*REQUIRED WORK*. Exactly the line that contains "turquoise cutting board: 0 -> 1" and the lines following it to the end of the data are to be reproduced, and nothing more.

[Scene difference descriptions]
━━━━━━━━━━
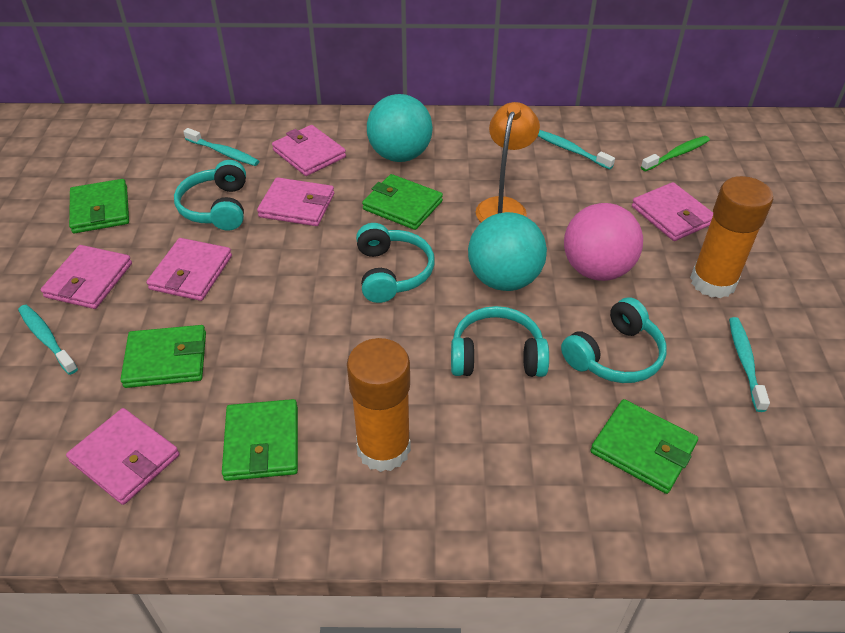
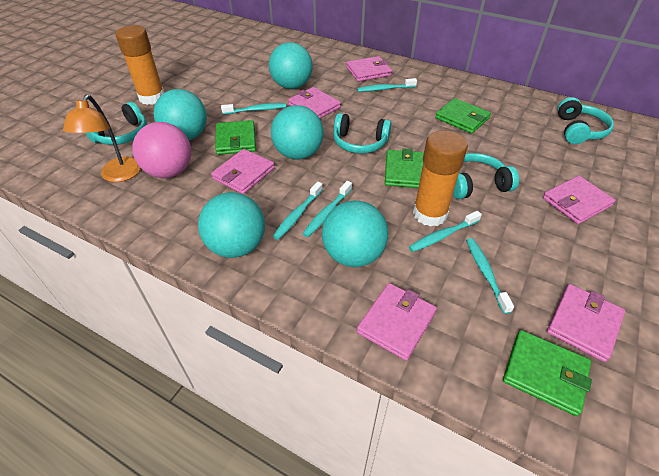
green toothbrush: 1 -> 0
green wallet: 5 -> 4
turquoise ball: 2 -> 5
turquoise toothbrush: 4 -> 6

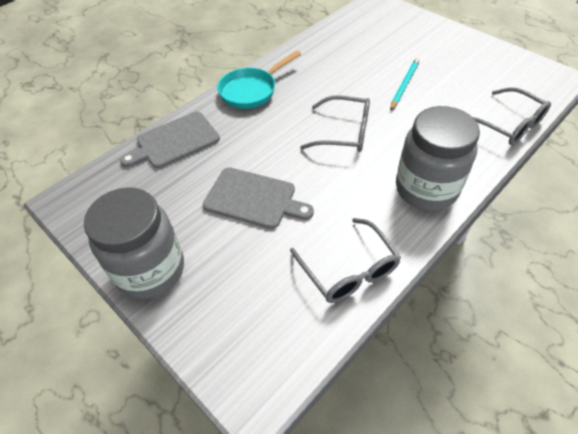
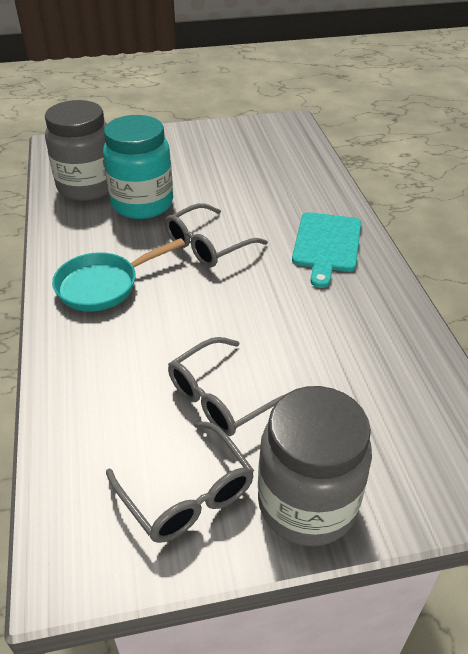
grey cutting board: 2 -> 0
turquoise cutting board: 0 -> 1
turquoise jar: 0 -> 1
turquoise pencil: 1 -> 0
━━━━━━━━━━
*SOLUTION BELOW*.
turquoise cutting board: 0 -> 1
turquoise jar: 0 -> 1
turquoise pencil: 1 -> 0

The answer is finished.